▶ _Exercise_
Copy out the whole listing exactly as given. Skip the pictures.

▶ _Supplied data_
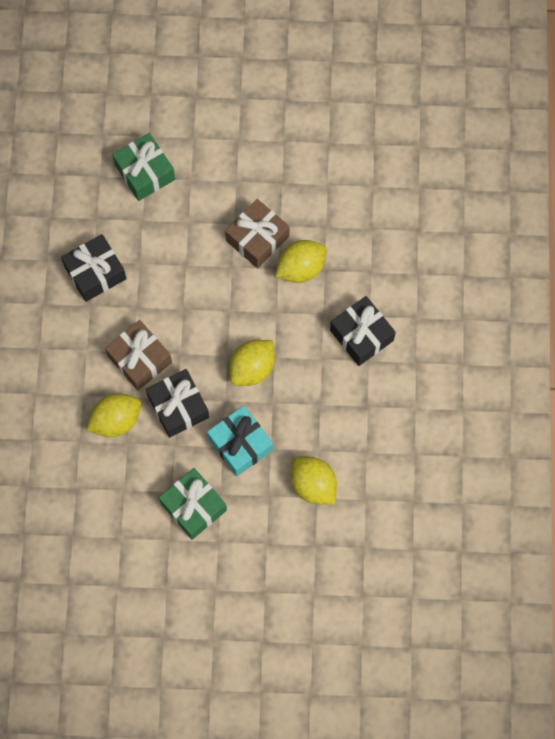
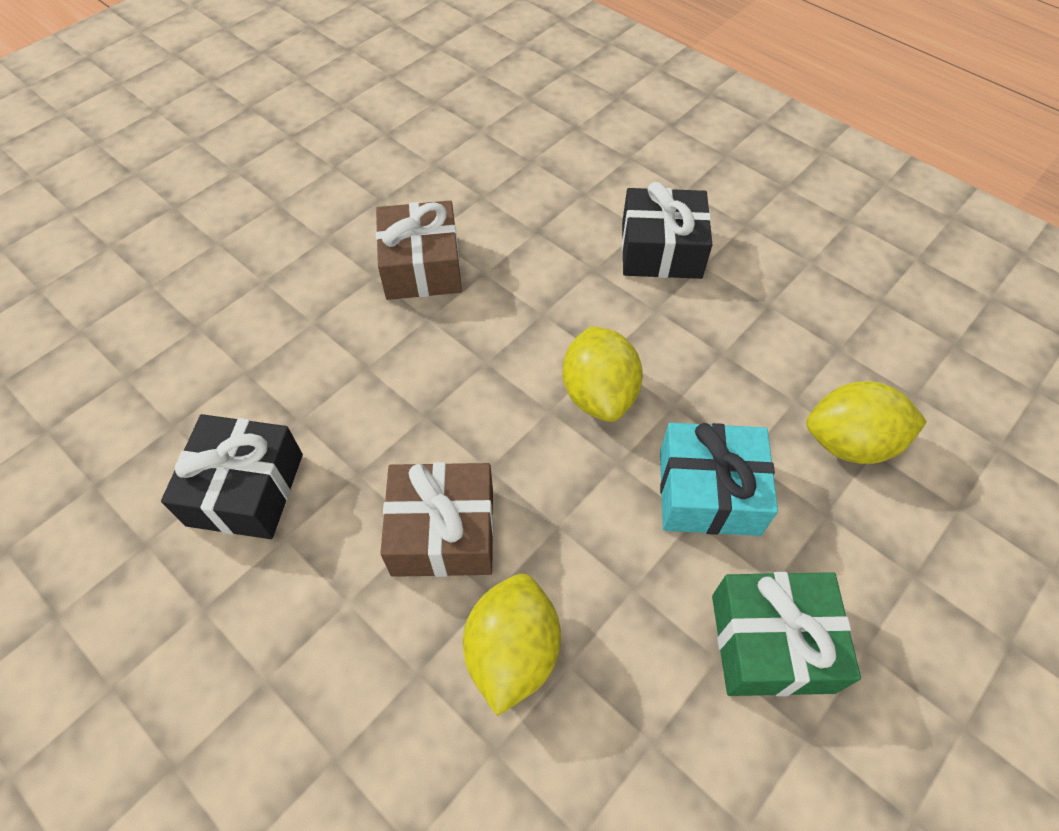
camera: 50 degrees left, 15 degrees down
(145, 172) = (190, 321): green gift -> none
(178, 407) = (573, 534): black gift -> none
(301, 268) = (509, 251): yellow lemon -> none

▶ _Finished task_
camera: 50 degrees left, 15 degrees down
(145, 172) = (190, 321): green gift -> none
(178, 407) = (573, 534): black gift -> none
(301, 268) = (509, 251): yellow lemon -> none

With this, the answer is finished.